• DATASET EXCERPTS:
+-------+

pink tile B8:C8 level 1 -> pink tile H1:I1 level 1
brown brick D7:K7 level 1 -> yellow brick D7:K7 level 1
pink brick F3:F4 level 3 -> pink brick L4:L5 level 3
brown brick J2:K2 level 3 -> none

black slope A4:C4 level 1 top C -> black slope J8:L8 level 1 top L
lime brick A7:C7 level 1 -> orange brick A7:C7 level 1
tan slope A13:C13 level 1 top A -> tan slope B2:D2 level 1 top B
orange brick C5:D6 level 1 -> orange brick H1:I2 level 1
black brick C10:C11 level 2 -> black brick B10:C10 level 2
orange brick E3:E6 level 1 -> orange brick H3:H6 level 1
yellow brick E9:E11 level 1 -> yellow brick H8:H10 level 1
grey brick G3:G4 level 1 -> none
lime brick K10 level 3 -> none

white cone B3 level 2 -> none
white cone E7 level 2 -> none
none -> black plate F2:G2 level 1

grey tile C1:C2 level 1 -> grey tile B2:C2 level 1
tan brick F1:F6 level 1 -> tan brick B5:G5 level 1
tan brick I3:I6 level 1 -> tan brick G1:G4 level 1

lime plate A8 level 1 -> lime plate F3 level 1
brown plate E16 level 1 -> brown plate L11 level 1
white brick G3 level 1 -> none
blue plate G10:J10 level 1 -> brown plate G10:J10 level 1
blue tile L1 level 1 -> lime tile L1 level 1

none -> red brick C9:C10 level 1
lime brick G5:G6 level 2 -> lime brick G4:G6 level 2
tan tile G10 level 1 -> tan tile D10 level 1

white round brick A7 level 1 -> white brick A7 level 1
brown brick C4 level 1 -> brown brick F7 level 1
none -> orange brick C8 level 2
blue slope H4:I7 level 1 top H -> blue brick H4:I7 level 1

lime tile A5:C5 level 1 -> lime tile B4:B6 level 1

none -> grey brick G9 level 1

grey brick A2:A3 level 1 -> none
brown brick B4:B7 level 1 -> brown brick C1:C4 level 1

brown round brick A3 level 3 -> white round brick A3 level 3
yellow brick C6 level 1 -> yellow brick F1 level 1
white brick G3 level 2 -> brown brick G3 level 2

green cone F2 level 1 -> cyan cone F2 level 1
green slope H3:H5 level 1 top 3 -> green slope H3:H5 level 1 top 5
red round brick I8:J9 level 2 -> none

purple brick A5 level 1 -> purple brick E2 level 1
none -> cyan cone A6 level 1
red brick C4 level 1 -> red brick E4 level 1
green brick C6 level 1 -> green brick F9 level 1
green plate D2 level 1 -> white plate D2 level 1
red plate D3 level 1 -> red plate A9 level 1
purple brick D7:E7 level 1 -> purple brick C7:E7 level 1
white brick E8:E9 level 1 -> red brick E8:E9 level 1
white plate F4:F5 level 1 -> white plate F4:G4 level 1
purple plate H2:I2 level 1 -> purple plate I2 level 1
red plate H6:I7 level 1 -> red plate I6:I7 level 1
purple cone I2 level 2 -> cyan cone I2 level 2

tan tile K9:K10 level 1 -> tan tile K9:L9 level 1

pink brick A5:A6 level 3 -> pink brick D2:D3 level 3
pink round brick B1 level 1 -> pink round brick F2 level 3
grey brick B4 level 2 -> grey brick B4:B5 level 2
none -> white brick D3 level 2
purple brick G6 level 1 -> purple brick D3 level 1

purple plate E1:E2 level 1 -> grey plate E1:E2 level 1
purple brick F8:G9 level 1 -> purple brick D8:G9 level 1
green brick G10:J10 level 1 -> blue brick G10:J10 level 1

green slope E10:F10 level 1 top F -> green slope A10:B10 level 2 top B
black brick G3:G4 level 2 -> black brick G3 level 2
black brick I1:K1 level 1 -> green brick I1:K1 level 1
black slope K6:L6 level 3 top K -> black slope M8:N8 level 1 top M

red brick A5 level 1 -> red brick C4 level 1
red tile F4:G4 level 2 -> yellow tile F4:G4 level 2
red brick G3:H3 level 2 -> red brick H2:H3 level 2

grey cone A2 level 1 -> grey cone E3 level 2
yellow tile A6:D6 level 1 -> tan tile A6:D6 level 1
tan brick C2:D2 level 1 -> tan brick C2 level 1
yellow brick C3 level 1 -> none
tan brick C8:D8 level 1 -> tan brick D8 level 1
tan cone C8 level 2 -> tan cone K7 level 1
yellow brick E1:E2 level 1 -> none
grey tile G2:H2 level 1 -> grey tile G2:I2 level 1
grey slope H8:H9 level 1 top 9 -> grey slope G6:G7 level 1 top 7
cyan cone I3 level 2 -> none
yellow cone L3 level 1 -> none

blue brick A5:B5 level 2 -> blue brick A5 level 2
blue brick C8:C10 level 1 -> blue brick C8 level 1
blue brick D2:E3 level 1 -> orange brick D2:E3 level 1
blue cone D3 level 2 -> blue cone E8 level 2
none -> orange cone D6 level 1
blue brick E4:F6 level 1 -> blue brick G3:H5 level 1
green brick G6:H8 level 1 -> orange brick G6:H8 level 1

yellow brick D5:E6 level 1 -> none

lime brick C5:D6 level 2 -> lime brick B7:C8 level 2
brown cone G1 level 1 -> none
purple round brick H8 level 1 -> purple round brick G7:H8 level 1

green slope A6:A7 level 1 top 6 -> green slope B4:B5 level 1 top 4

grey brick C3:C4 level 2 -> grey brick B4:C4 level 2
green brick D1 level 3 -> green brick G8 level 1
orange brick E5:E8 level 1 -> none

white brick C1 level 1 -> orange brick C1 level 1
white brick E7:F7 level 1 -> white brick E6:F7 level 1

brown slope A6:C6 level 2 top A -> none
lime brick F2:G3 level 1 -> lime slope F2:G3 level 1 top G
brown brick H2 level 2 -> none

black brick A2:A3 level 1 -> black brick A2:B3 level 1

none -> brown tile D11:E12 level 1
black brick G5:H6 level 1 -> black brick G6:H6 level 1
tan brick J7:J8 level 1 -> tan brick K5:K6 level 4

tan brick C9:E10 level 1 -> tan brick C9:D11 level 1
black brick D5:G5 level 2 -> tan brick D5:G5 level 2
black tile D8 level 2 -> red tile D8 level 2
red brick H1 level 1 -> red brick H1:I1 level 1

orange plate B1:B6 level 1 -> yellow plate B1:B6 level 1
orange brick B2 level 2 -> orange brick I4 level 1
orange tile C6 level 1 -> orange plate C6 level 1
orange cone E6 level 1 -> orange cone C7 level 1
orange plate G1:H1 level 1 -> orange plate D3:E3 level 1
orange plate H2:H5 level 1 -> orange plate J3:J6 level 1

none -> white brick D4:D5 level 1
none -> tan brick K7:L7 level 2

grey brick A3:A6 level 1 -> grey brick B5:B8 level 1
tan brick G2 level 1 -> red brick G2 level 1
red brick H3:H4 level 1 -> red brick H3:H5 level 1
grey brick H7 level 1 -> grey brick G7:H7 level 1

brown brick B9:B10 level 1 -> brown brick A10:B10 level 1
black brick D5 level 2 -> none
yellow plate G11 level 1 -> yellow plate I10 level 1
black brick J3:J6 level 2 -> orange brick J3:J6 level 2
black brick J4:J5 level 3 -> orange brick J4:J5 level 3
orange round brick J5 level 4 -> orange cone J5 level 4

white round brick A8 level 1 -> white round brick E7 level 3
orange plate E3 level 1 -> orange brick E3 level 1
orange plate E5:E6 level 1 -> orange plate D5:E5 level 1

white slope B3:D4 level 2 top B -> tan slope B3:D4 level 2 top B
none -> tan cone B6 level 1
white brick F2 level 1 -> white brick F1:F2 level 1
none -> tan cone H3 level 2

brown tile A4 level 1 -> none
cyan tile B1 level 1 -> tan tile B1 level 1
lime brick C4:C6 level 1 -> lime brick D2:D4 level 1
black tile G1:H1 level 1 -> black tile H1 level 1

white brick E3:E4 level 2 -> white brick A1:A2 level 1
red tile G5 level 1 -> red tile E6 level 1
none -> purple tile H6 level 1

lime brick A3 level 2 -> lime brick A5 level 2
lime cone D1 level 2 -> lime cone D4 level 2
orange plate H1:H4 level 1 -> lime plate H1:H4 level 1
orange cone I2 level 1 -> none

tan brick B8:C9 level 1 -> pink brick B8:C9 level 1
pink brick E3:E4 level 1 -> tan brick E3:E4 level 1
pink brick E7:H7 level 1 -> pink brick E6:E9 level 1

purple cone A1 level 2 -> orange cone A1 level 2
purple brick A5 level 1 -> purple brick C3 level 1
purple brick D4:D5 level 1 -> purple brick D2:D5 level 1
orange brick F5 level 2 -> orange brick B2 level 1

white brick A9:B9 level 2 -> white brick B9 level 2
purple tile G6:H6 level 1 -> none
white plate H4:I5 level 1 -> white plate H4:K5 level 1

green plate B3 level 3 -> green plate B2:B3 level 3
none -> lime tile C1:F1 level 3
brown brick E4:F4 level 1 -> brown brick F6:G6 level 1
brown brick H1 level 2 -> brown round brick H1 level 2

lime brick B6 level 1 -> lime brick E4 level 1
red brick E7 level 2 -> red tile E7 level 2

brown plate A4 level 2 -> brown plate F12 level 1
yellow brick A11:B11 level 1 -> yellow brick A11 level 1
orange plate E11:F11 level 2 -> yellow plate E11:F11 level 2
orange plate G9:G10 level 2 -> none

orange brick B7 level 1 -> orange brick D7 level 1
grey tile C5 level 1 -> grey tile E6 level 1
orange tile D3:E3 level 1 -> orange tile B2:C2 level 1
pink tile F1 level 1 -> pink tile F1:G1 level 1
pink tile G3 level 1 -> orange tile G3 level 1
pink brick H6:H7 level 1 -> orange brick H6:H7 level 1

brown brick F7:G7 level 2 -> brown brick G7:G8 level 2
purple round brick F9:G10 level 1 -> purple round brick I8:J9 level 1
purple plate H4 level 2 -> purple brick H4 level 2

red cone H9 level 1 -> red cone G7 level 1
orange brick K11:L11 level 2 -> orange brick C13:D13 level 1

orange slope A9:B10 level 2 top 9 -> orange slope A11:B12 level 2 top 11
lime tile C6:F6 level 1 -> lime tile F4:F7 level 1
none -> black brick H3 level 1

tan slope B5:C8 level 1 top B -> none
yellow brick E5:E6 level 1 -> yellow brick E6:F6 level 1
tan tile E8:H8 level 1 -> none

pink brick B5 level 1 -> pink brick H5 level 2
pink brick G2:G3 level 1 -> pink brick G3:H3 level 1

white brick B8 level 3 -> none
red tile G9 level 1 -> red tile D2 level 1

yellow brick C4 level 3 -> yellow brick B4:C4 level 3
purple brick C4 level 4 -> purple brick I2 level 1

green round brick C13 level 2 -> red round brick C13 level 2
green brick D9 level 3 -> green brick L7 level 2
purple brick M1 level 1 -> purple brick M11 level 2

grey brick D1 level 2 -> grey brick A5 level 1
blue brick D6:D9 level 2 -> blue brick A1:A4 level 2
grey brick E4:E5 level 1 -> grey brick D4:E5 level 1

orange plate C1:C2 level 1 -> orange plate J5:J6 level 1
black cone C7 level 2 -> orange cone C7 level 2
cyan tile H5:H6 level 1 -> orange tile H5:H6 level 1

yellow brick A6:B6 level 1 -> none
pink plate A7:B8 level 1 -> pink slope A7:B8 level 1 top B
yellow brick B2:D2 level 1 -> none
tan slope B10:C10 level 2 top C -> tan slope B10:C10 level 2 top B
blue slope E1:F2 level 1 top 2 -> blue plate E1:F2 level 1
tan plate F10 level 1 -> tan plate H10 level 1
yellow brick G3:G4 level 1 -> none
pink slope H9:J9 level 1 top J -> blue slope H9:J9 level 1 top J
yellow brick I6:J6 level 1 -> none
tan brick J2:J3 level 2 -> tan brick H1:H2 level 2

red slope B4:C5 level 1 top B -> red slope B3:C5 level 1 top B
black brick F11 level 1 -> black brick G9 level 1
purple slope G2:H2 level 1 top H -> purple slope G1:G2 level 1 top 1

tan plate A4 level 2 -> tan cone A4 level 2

+-------+

• EXERCISE BRIEF:
Of the entries above, repeat exactly the lines from the line with "black brick C10:C11" through the line with "white brick G3 level 2", both of them included.

• ANSWER TO THIS EXERCISE:
black brick C10:C11 level 2 -> black brick B10:C10 level 2
orange brick E3:E6 level 1 -> orange brick H3:H6 level 1
yellow brick E9:E11 level 1 -> yellow brick H8:H10 level 1
grey brick G3:G4 level 1 -> none
lime brick K10 level 3 -> none

white cone B3 level 2 -> none
white cone E7 level 2 -> none
none -> black plate F2:G2 level 1

grey tile C1:C2 level 1 -> grey tile B2:C2 level 1
tan brick F1:F6 level 1 -> tan brick B5:G5 level 1
tan brick I3:I6 level 1 -> tan brick G1:G4 level 1

lime plate A8 level 1 -> lime plate F3 level 1
brown plate E16 level 1 -> brown plate L11 level 1
white brick G3 level 1 -> none
blue plate G10:J10 level 1 -> brown plate G10:J10 level 1
blue tile L1 level 1 -> lime tile L1 level 1

none -> red brick C9:C10 level 1
lime brick G5:G6 level 2 -> lime brick G4:G6 level 2
tan tile G10 level 1 -> tan tile D10 level 1

white round brick A7 level 1 -> white brick A7 level 1
brown brick C4 level 1 -> brown brick F7 level 1
none -> orange brick C8 level 2
blue slope H4:I7 level 1 top H -> blue brick H4:I7 level 1

lime tile A5:C5 level 1 -> lime tile B4:B6 level 1

none -> grey brick G9 level 1

grey brick A2:A3 level 1 -> none
brown brick B4:B7 level 1 -> brown brick C1:C4 level 1

brown round brick A3 level 3 -> white round brick A3 level 3
yellow brick C6 level 1 -> yellow brick F1 level 1
white brick G3 level 2 -> brown brick G3 level 2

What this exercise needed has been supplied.